Records to process:
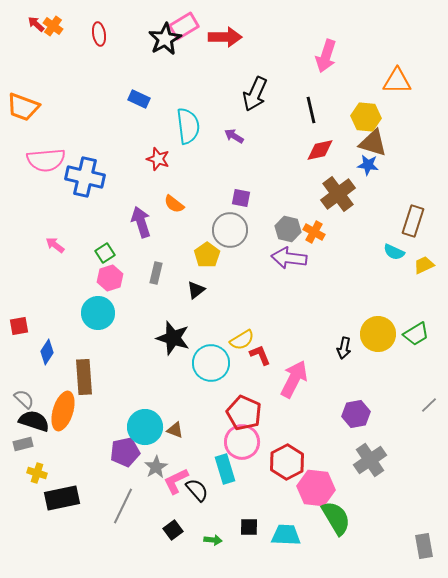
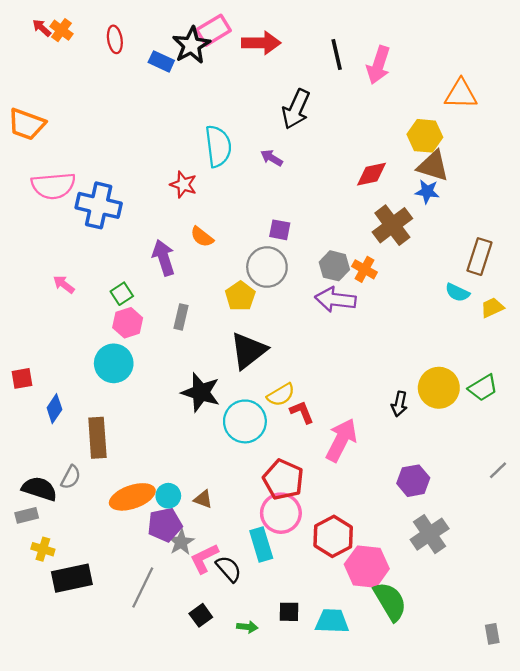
blue rectangle: (139, 99) -> (161, 61), moved
black line: (311, 110) -> (337, 55), moved
black triangle: (196, 290) -> (248, 351), moved, size x1.8
gray semicircle: (24, 399) -> (71, 477), moved, turned 75
orange ellipse: (63, 411) -> (132, 497), moved, turned 54
cyan circle: (145, 427) -> (168, 496), size x0.6
purple pentagon: (125, 452) -> (165, 525), moved
gray rectangle: (424, 546) -> (492, 634), size x0.7

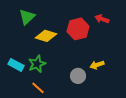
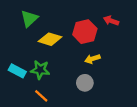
green star: (37, 64) -> (40, 70), turned 30
yellow arrow: (97, 65) -> (92, 59), moved

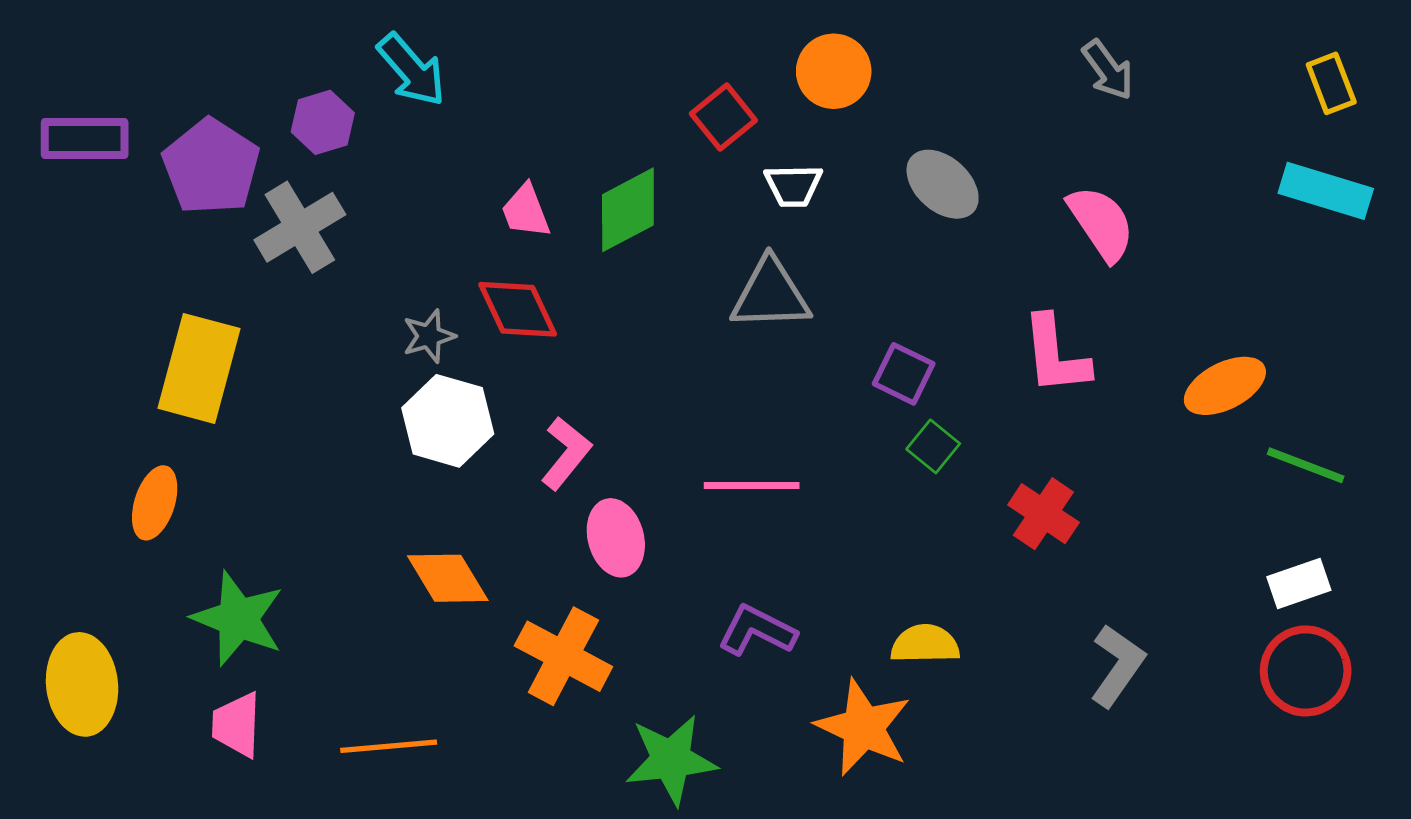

The task: Return all entries preceding this task exactly as they stand, leaving any picture out.

Exercise solution:
blue rectangle: (139, 99) -> (161, 61), moved
black line: (311, 110) -> (337, 55), moved
black triangle: (196, 290) -> (248, 351), moved, size x1.8
gray semicircle: (24, 399) -> (71, 477), moved, turned 75
orange ellipse: (63, 411) -> (132, 497), moved, turned 54
cyan circle: (145, 427) -> (168, 496), size x0.6
purple pentagon: (125, 452) -> (165, 525), moved
gray rectangle: (424, 546) -> (492, 634), size x0.7

green star: (37, 64) -> (40, 70), turned 30
yellow arrow: (97, 65) -> (92, 59), moved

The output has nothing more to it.